Print the data exactly as written, but leave out each picture.

•••

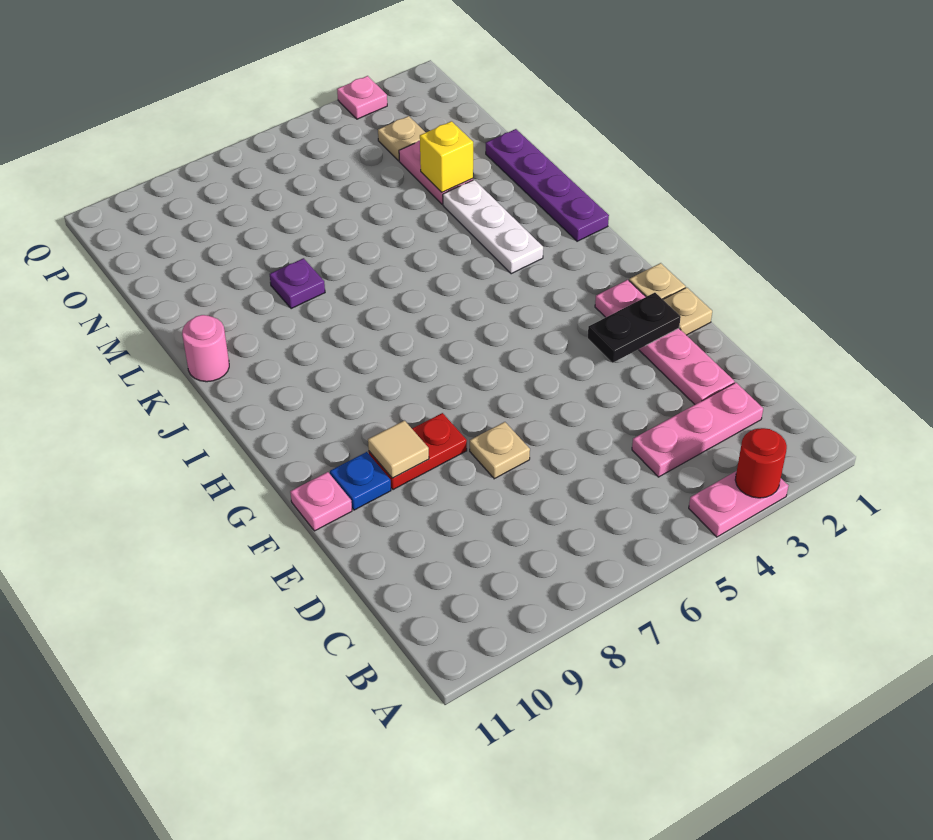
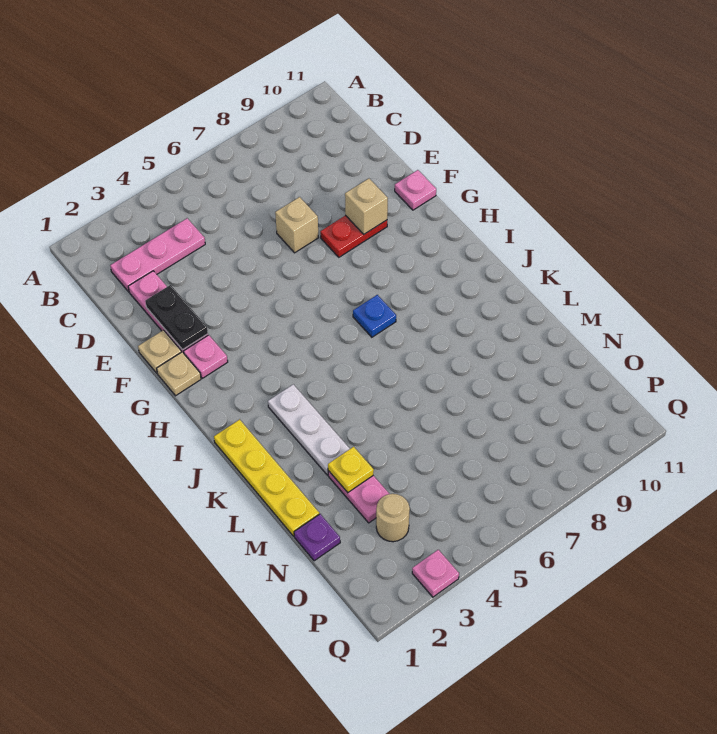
pink plate A3:A4 level 1 -> none
red round brick A3 level 2 -> none
tan plate E7 level 1 -> tan brick E7 level 1
black plate F2:F3 level 2 -> black plate E2:F2 level 2
tan tile F9 level 2 -> tan brick F9 level 2
blue plate F10 level 1 -> blue plate I7 level 1
purple plate J1:M1 level 1 -> yellow plate J1:M1 level 1
pink round brick K11 level 1 -> none
purple plate L8 level 1 -> purple plate N1 level 1
yellow brick M3 level 2 -> yellow plate M3 level 2
tan plate O3 level 1 -> tan round brick O3 level 1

•••

Expected output –
pink plate A3:A4 level 1 -> none
red round brick A3 level 2 -> none
tan plate E7 level 1 -> tan brick E7 level 1
black plate F2:F3 level 2 -> black plate E2:F2 level 2
tan tile F9 level 2 -> tan brick F9 level 2
blue plate F10 level 1 -> blue plate I7 level 1
purple plate J1:M1 level 1 -> yellow plate J1:M1 level 1
pink round brick K11 level 1 -> none
purple plate L8 level 1 -> purple plate N1 level 1
yellow brick M3 level 2 -> yellow plate M3 level 2
tan plate O3 level 1 -> tan round brick O3 level 1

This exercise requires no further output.